(Object change listings)
-------------------------

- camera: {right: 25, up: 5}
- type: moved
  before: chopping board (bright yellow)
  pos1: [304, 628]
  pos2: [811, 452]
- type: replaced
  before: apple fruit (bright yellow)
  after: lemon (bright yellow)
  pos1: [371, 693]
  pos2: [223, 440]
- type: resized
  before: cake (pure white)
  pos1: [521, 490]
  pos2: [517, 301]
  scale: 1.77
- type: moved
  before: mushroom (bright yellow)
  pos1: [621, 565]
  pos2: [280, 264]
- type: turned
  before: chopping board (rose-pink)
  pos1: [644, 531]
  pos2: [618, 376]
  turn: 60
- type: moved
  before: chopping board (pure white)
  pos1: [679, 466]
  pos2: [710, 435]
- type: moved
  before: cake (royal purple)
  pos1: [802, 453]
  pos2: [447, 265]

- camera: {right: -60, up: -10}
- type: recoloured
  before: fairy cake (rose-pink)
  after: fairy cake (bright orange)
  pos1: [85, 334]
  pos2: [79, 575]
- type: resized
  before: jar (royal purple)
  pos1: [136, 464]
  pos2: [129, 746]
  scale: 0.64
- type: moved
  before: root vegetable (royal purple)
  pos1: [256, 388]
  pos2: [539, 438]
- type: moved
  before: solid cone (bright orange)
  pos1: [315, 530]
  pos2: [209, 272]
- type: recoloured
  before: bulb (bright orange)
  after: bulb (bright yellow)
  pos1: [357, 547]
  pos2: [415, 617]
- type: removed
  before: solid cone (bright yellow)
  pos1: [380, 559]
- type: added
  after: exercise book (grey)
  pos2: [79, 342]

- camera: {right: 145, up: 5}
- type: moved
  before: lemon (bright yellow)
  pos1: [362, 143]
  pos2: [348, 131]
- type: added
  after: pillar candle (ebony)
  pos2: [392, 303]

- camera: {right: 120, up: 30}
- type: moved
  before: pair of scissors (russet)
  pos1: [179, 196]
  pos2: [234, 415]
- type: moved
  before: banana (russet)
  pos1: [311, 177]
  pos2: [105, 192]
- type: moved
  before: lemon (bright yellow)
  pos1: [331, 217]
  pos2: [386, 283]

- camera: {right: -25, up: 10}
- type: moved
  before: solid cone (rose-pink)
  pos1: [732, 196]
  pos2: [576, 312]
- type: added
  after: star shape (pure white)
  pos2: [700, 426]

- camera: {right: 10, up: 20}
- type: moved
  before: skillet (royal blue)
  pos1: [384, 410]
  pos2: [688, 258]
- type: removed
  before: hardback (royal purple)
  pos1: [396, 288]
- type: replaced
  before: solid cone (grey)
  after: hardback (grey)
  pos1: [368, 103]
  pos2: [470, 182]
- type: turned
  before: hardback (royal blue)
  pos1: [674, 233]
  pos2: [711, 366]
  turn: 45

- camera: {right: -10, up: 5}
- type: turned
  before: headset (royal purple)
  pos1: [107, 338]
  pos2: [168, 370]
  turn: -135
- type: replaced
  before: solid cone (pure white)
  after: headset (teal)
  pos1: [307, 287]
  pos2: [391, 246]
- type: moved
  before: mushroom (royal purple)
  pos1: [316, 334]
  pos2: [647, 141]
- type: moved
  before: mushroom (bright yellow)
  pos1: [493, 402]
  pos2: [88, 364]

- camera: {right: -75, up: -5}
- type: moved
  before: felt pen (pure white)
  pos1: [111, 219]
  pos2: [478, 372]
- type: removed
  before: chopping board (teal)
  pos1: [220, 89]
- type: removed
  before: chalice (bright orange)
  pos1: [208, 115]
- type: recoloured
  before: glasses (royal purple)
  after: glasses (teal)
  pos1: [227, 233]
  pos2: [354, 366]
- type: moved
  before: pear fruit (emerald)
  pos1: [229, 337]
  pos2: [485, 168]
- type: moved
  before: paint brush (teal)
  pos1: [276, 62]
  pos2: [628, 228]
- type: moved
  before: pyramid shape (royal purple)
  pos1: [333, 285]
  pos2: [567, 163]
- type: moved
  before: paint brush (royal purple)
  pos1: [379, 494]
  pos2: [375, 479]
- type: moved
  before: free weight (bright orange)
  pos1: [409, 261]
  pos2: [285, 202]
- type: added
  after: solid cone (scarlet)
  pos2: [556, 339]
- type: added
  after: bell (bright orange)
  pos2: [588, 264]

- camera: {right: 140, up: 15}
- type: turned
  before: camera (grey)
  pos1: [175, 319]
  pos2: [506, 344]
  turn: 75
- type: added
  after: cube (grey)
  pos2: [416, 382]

-------------------------

YOUR ASSIGNMENT: Of all the entries above, output exactly the lines between the one holding "before: chopping board (pure white)" and the one holding "pos1: [802, 453]", inclusive.

RESPONSE BOX:
  before: chopping board (pure white)
  pos1: [679, 466]
  pos2: [710, 435]
- type: moved
  before: cake (royal purple)
  pos1: [802, 453]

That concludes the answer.